*** Begin section ***

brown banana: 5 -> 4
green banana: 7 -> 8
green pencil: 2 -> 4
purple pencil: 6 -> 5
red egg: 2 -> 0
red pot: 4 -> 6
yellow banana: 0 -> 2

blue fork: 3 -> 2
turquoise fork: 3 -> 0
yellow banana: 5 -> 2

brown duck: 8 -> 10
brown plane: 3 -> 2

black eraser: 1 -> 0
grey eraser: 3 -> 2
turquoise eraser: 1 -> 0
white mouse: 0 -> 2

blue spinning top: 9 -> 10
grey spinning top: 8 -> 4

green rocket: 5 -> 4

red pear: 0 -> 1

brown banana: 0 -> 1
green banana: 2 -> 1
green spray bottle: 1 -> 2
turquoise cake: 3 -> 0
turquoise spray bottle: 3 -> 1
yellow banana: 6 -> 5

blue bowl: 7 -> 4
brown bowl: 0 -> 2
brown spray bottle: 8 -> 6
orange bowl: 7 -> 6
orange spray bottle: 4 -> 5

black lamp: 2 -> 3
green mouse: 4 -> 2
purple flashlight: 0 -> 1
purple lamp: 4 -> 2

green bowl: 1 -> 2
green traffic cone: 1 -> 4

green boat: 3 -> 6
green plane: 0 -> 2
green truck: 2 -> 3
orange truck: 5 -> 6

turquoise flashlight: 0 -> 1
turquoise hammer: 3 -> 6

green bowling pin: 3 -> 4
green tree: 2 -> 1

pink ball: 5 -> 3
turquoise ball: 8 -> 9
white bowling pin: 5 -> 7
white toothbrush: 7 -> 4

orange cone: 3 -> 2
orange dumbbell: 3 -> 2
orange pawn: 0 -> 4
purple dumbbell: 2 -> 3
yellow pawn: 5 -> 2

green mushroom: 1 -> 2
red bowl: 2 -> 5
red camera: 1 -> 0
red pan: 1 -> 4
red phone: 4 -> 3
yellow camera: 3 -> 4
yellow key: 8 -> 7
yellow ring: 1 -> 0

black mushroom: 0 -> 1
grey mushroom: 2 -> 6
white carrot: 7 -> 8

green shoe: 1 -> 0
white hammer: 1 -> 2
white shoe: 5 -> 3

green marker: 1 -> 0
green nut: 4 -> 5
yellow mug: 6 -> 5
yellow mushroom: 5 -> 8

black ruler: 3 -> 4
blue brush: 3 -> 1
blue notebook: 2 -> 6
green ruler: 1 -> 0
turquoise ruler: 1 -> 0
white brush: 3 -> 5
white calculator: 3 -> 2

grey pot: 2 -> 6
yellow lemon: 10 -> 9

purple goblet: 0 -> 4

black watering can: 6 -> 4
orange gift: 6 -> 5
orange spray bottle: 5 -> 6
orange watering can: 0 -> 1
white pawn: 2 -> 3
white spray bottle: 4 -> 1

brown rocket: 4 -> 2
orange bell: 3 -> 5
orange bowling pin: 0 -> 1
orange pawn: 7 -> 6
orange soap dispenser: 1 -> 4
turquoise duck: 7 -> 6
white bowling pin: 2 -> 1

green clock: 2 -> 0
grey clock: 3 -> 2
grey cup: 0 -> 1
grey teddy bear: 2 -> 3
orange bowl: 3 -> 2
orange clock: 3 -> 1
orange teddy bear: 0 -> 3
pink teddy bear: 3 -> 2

*** End section ***

WHAT YOU WILL DO: Taking the entries above, write out exactly each line from the one holding "turquoise spray bottle: 3 -> 1" to the one holding "purple lamp: 4 -> 2", both included, and stop there.

TASK ANSWER:
turquoise spray bottle: 3 -> 1
yellow banana: 6 -> 5

blue bowl: 7 -> 4
brown bowl: 0 -> 2
brown spray bottle: 8 -> 6
orange bowl: 7 -> 6
orange spray bottle: 4 -> 5

black lamp: 2 -> 3
green mouse: 4 -> 2
purple flashlight: 0 -> 1
purple lamp: 4 -> 2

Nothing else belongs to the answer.